*** Opening of Data block ***

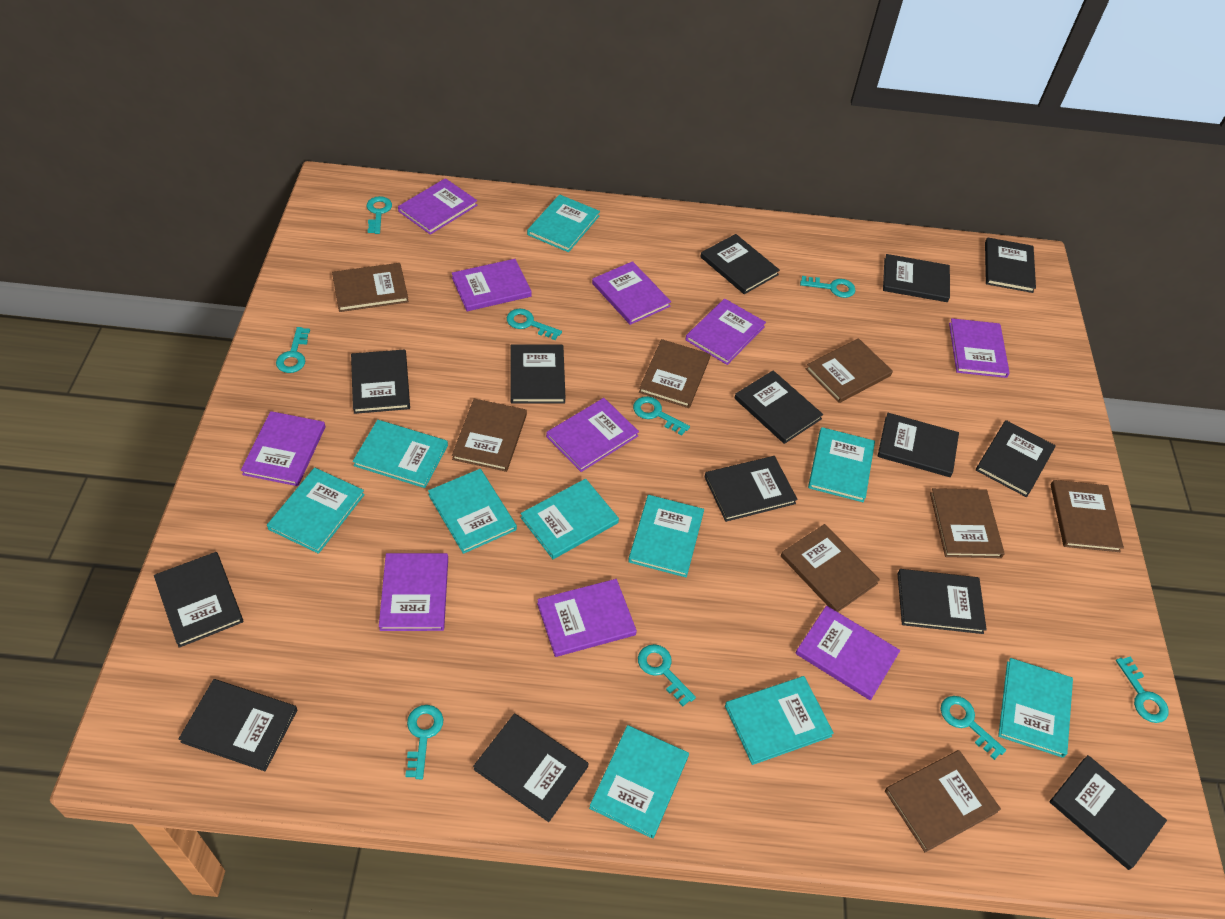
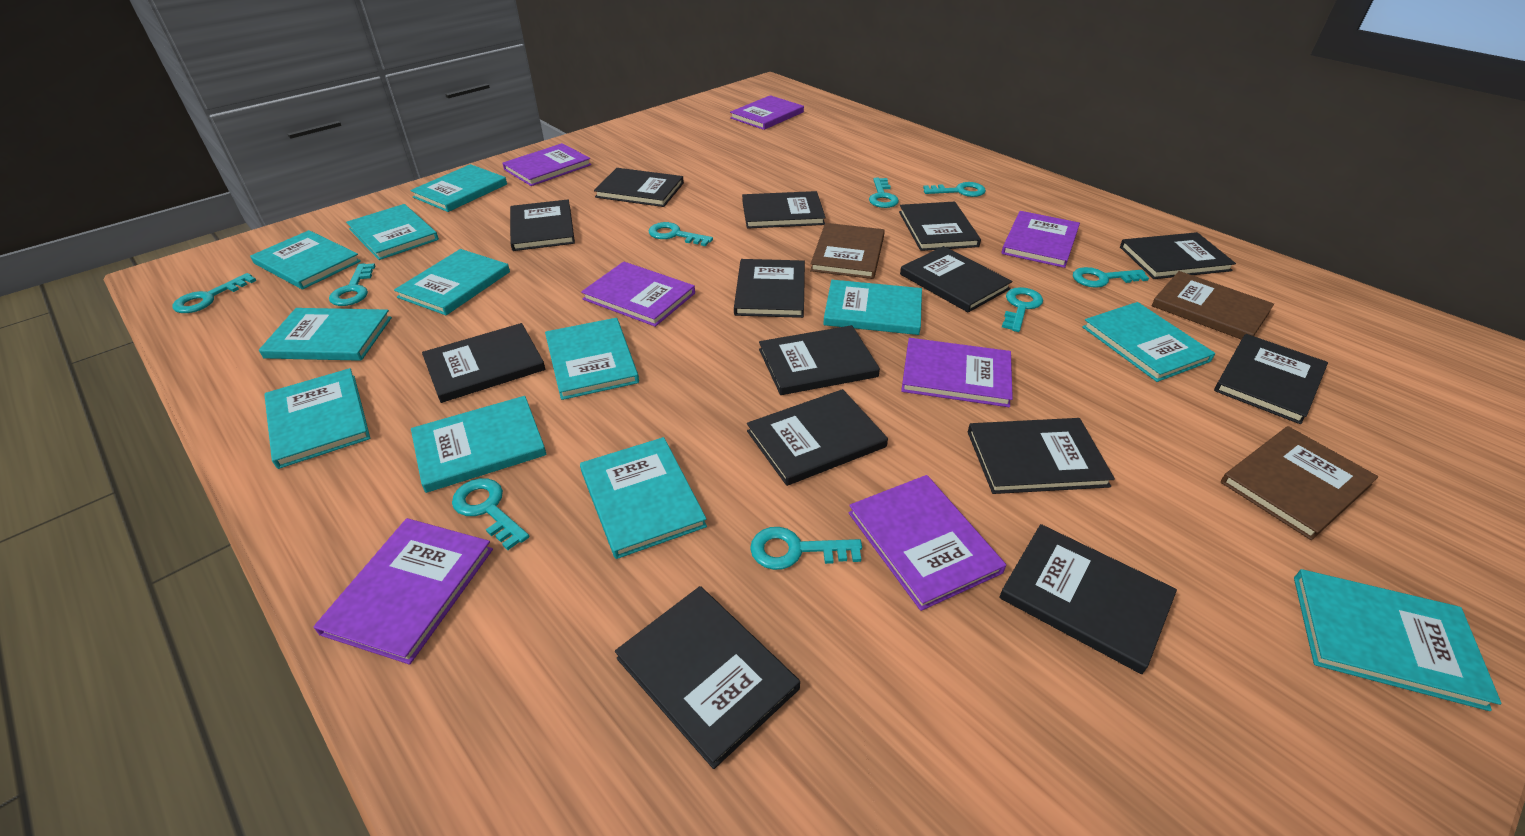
brown book: 8 -> 3
purple book: 10 -> 7
turquoise book: 10 -> 12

*** Close of Data block ***

Problem details:
Restate the data above exactly, stripping out each image.

Answer section:
brown book: 8 -> 3
purple book: 10 -> 7
turquoise book: 10 -> 12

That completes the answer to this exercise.